[[ INFORMATION SHOWN open ]]
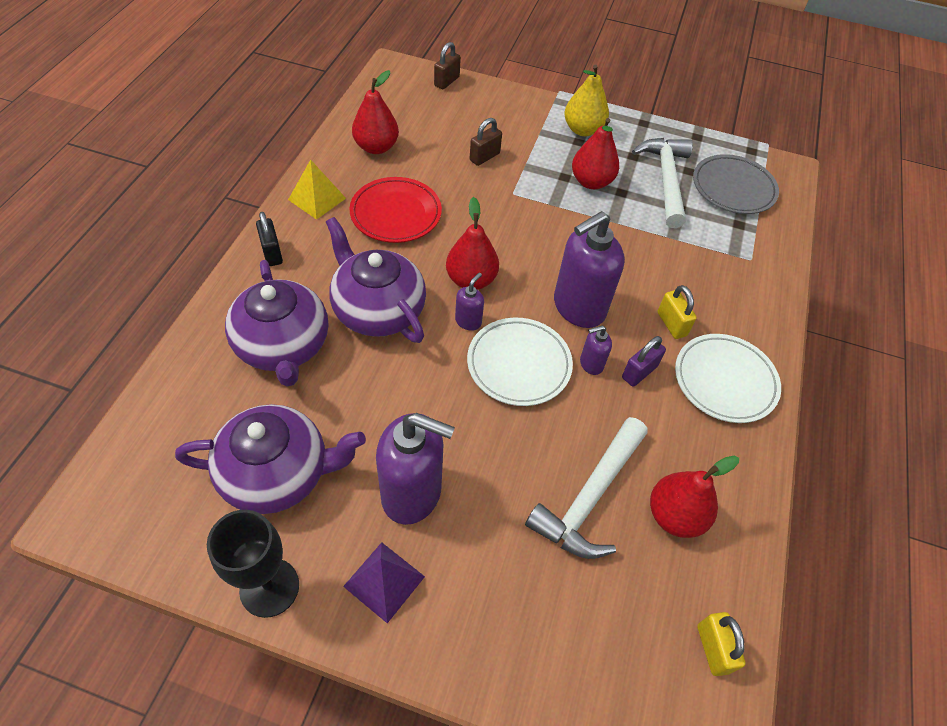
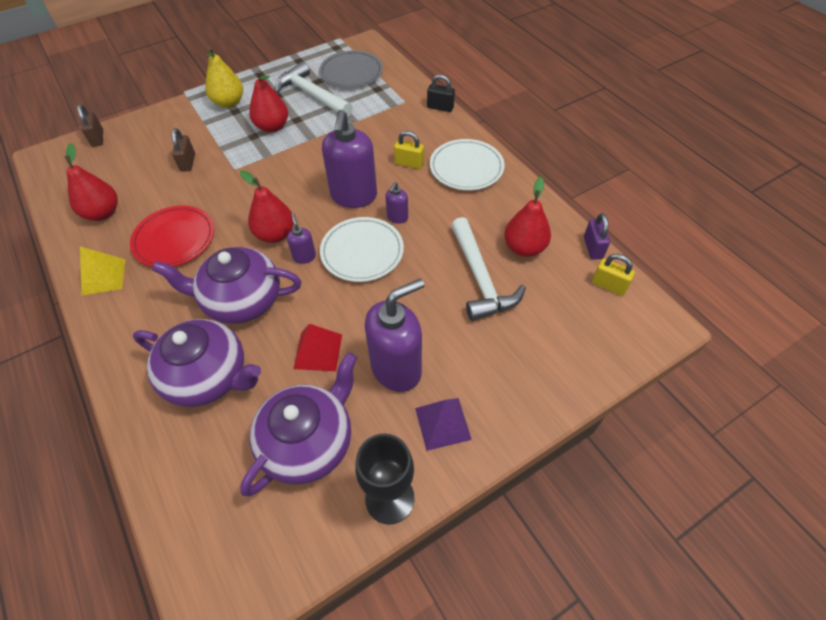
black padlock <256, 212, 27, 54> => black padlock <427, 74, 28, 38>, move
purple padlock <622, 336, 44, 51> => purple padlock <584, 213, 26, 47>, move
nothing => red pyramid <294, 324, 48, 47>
[[ INFORMATION SHOWN closed ]]
After reading through the material, report every line that holds "move".

black padlock <256, 212, 27, 54> => black padlock <427, 74, 28, 38>, move
purple padlock <622, 336, 44, 51> => purple padlock <584, 213, 26, 47>, move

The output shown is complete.